WHAT THE TASK ASKS: Retype the listing exactly as it stands, and keep every image out.

DATA SECTION:
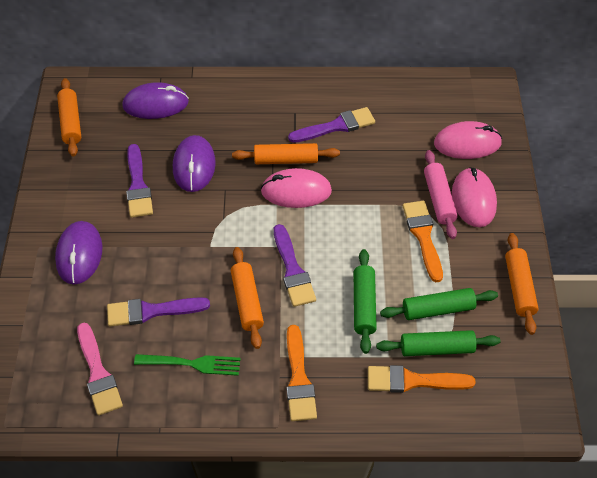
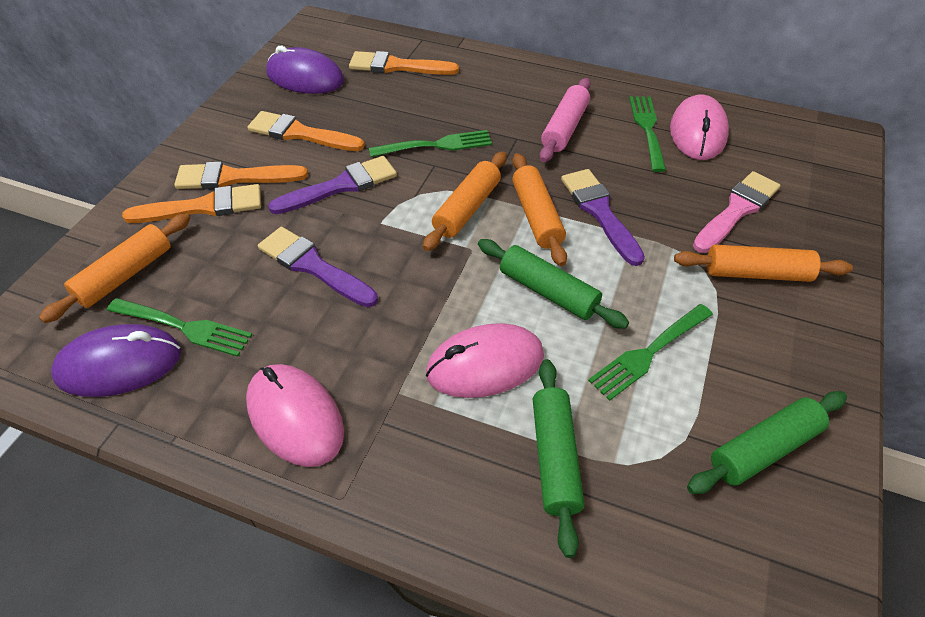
green fork: 1 -> 4
orange brush: 3 -> 4
purple brush: 4 -> 3
purple mouse: 3 -> 2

TASK OUTPUT:
green fork: 1 -> 4
orange brush: 3 -> 4
purple brush: 4 -> 3
purple mouse: 3 -> 2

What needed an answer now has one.